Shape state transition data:
┌──
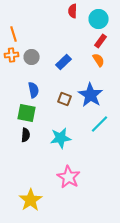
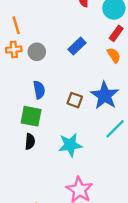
blue rectangle: (64, 62) -> (77, 46), moved

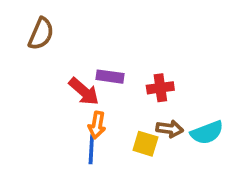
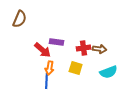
brown arrow: (170, 129) -> (100, 49), moved
yellow square: (145, 144) -> (76, 68), moved

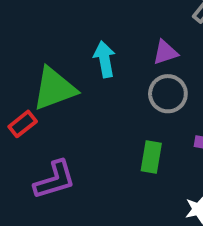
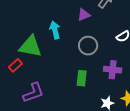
purple triangle: (165, 52) -> (84, 15), moved
green triangle: (54, 89) -> (30, 46), turned 35

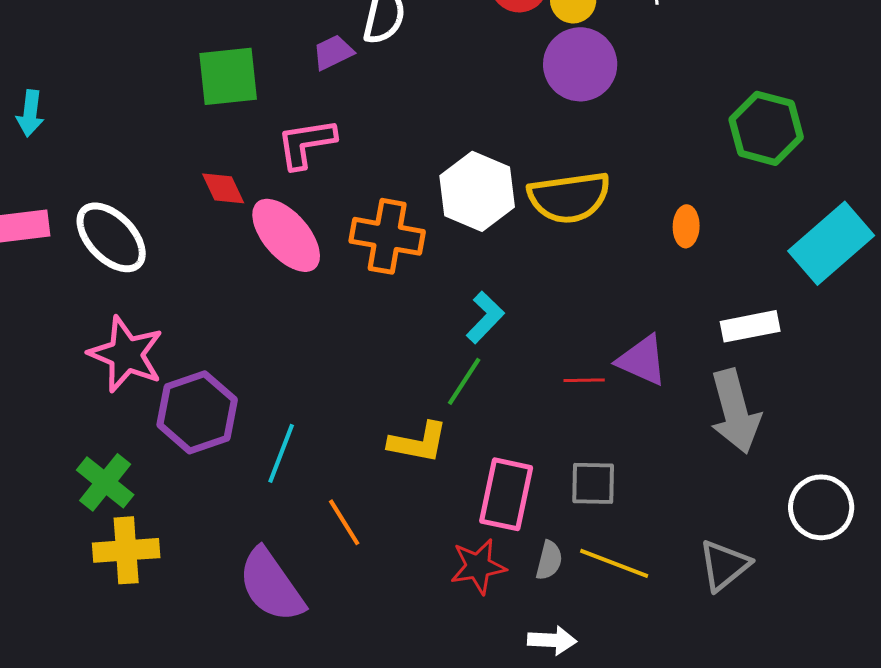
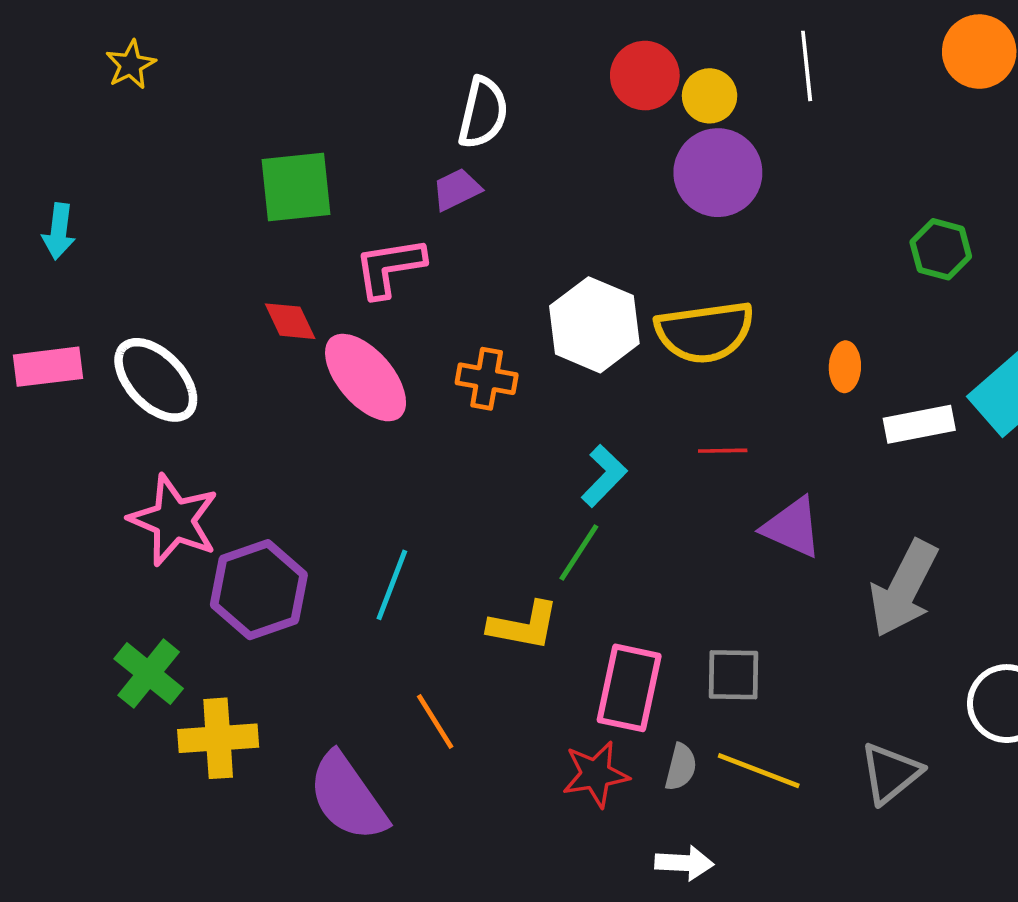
purple trapezoid: (333, 52) -> (457, 189), moved
green hexagon: (766, 128) -> (941, 249), size x0.7
orange cross: (387, 236) -> (487, 379), size x0.7
white rectangle: (750, 326) -> (919, 424), moved
red line: (584, 380) -> (723, 451), moved
gray arrow: (735, 411) -> (904, 588), turned 42
cyan line: (281, 453) -> (392, 585), moved
yellow cross: (126, 550) -> (218, 738), moved

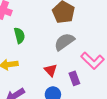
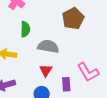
gray semicircle: (64, 42) -> (48, 46), moved, turned 30

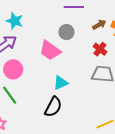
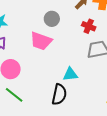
cyan triangle: (61, 83) -> (70, 74), moved, turned 35

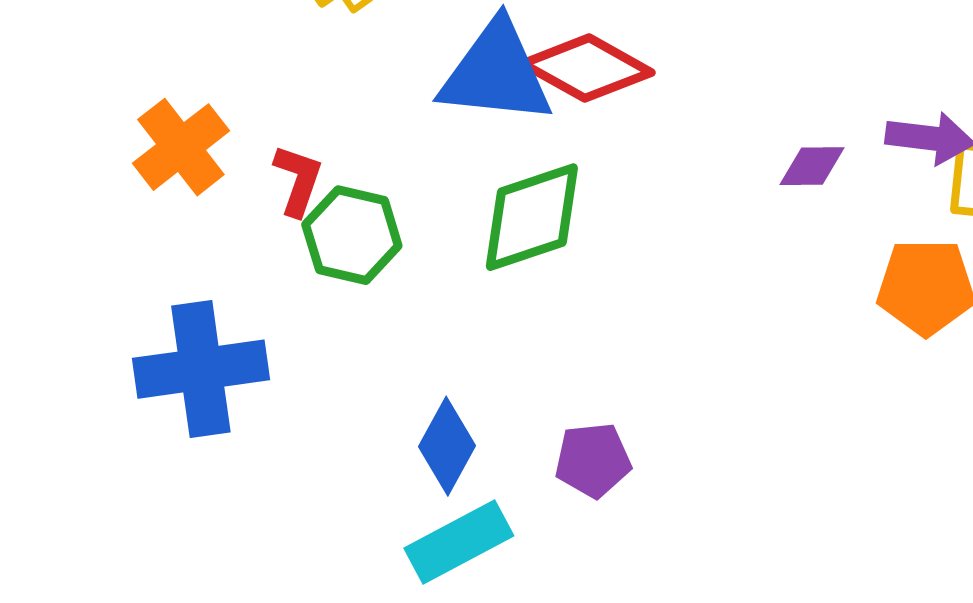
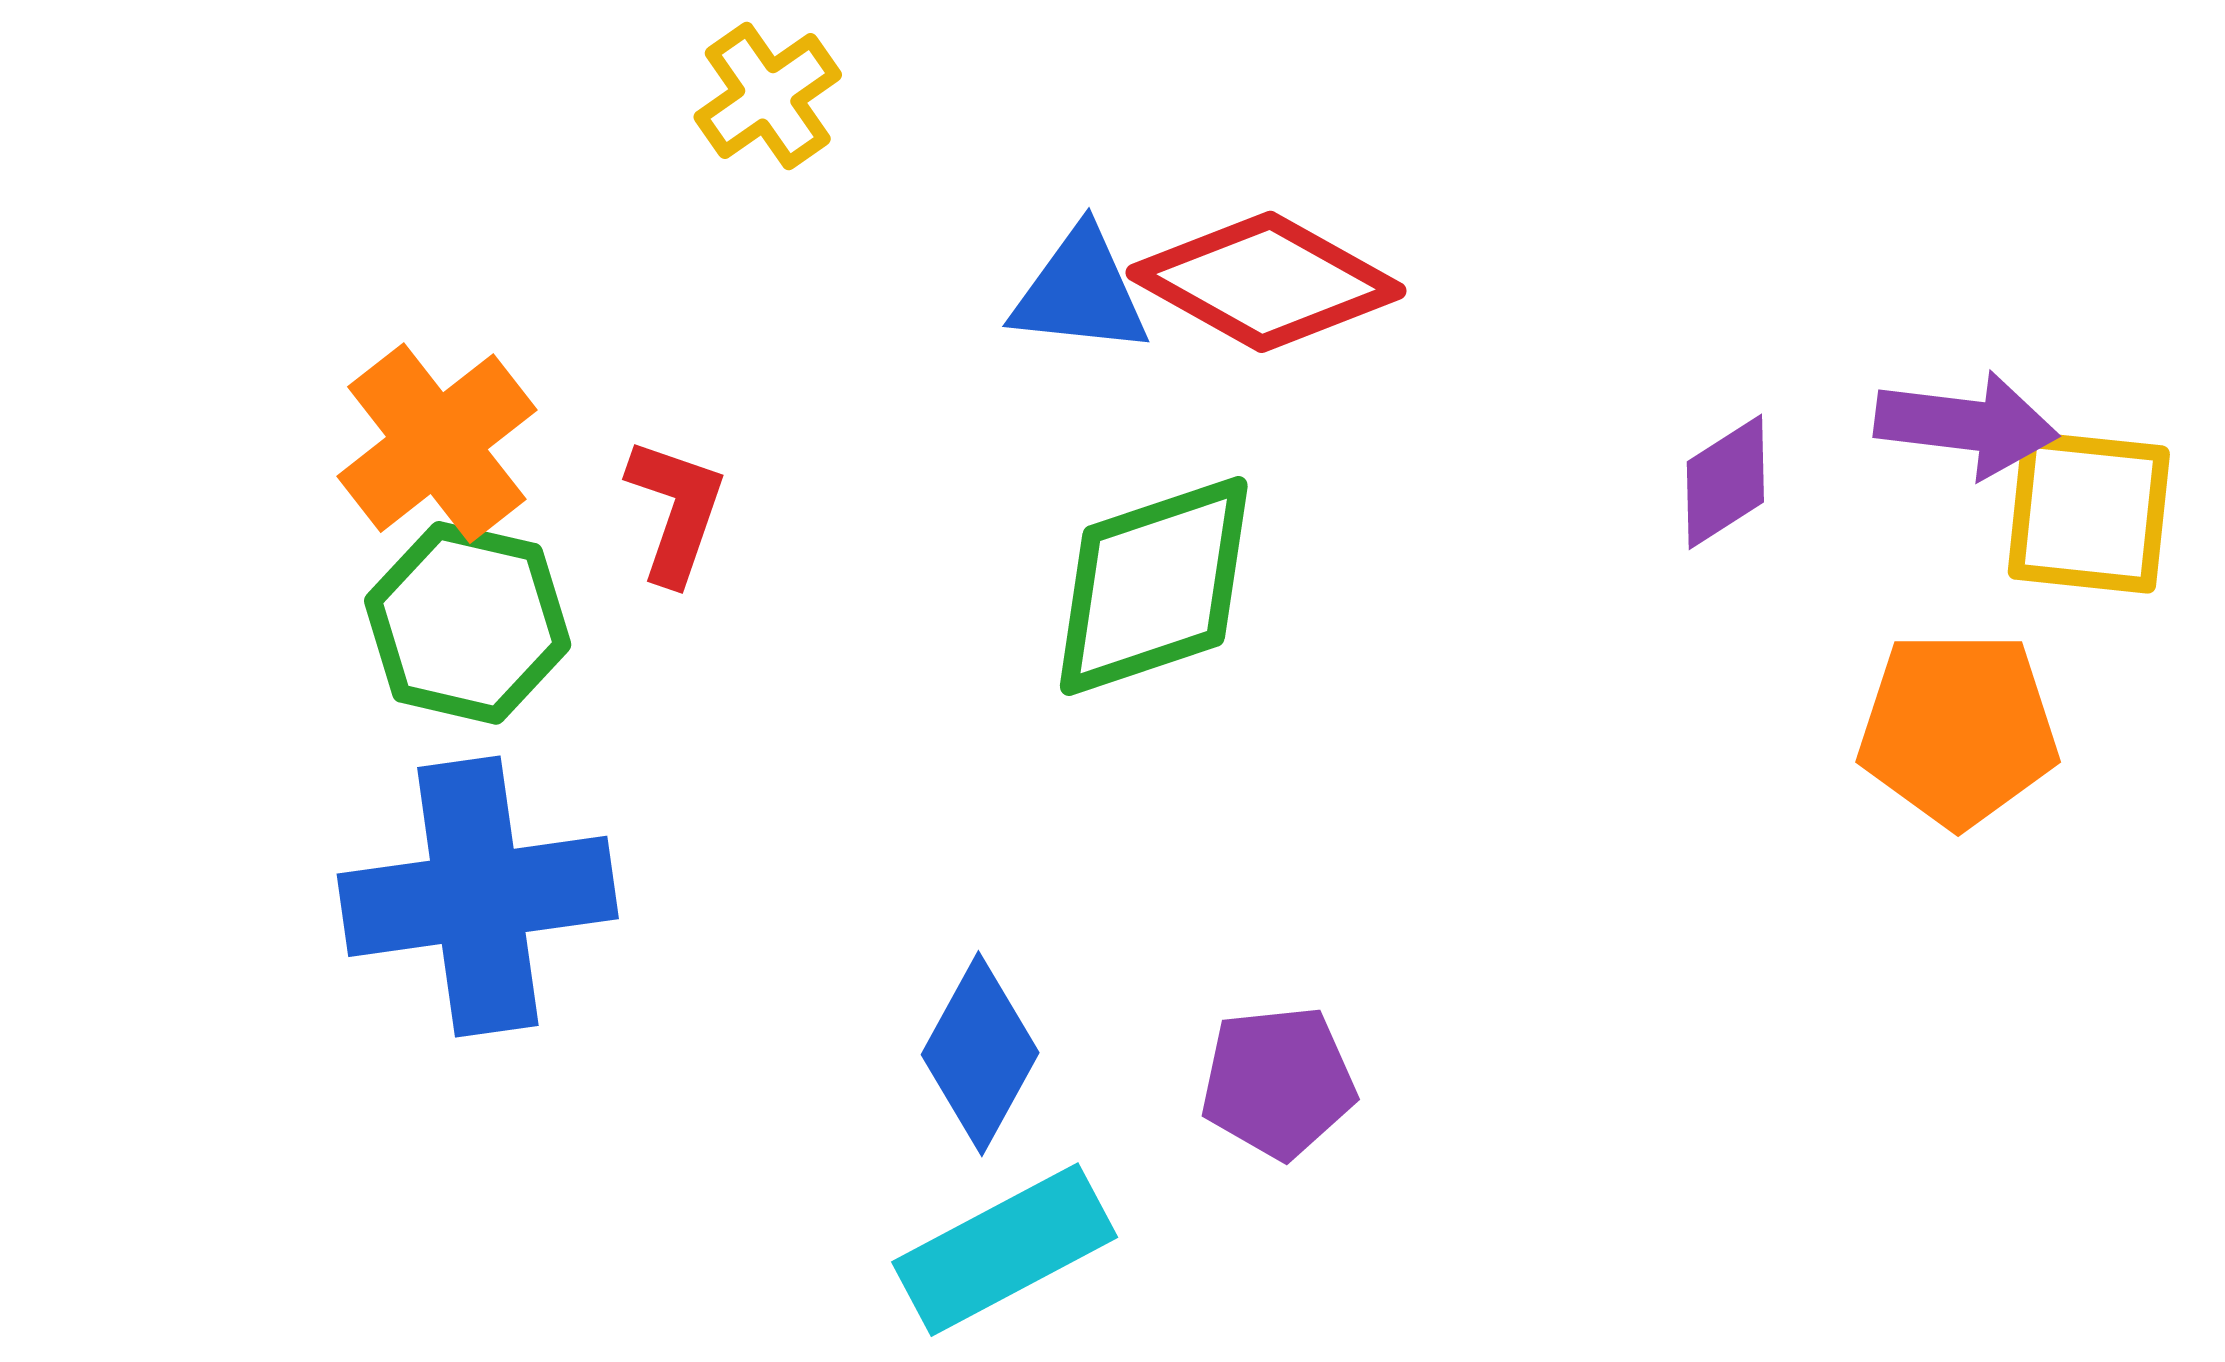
blue triangle: (496, 73) -> (1080, 292), size x0.6
purple diamond: (812, 166) -> (1725, 482), turned -32
green hexagon: (352, 235) -> (468, 623), moved

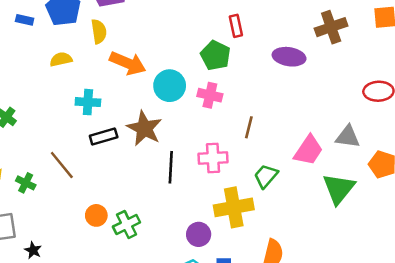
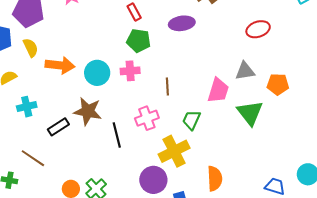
green pentagon: (215, 55) -> (139, 41), moved
cyan cross: (88, 102) -> (27, 107), moved
purple circle: (199, 234) -> (153, 180), size x1.4

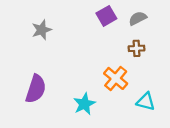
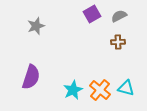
orange cross: (116, 78) -> (100, 90), moved

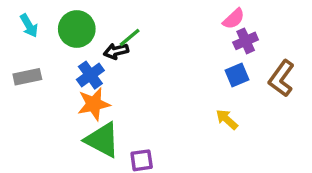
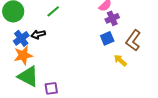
green line: (130, 38) -> (53, 11), moved
black arrow: (116, 51) -> (38, 34), moved
yellow arrow: (227, 119) -> (120, 60), moved

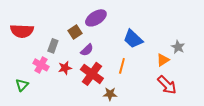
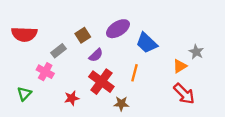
purple ellipse: (96, 18) -> (118, 29), moved
gray rectangle: (53, 46) -> (58, 51), turned 32
red star: (65, 68) -> (72, 98), moved

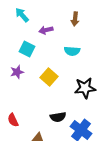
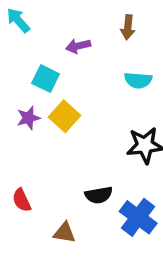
cyan arrow: (22, 15) -> (18, 20), moved
cyan semicircle: (72, 51) -> (138, 80), moved
yellow square: (49, 77) -> (64, 116), moved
└──
Assignment: Every entry should be returned exactly as written, minus the pictures.

Answer area:
blue rectangle: (64, 62) -> (77, 46), moved

brown arrow: (170, 129) -> (100, 49), moved
yellow square: (145, 144) -> (76, 68), moved

purple triangle: (165, 52) -> (84, 15), moved
green triangle: (54, 89) -> (30, 46), turned 35

purple trapezoid: (333, 52) -> (457, 189), moved
green hexagon: (766, 128) -> (941, 249), size x0.7
orange cross: (387, 236) -> (487, 379), size x0.7
white rectangle: (750, 326) -> (919, 424), moved
red line: (584, 380) -> (723, 451), moved
gray arrow: (735, 411) -> (904, 588), turned 42
cyan line: (281, 453) -> (392, 585), moved
yellow cross: (126, 550) -> (218, 738), moved

gray semicircle: (64, 42) -> (48, 46), moved, turned 30

cyan triangle: (61, 83) -> (70, 74), moved, turned 35

blue triangle: (496, 73) -> (1080, 292), size x0.6
purple diamond: (812, 166) -> (1725, 482), turned -32
green hexagon: (352, 235) -> (468, 623), moved

green pentagon: (215, 55) -> (139, 41), moved
cyan cross: (88, 102) -> (27, 107), moved
purple circle: (199, 234) -> (153, 180), size x1.4

orange cross: (116, 78) -> (100, 90), moved

green line: (130, 38) -> (53, 11), moved
black arrow: (116, 51) -> (38, 34), moved
yellow arrow: (227, 119) -> (120, 60), moved

purple ellipse: (96, 18) -> (118, 29), moved
gray rectangle: (53, 46) -> (58, 51), turned 32
red star: (65, 68) -> (72, 98), moved

cyan arrow: (22, 15) -> (18, 20), moved
cyan semicircle: (72, 51) -> (138, 80), moved
yellow square: (49, 77) -> (64, 116), moved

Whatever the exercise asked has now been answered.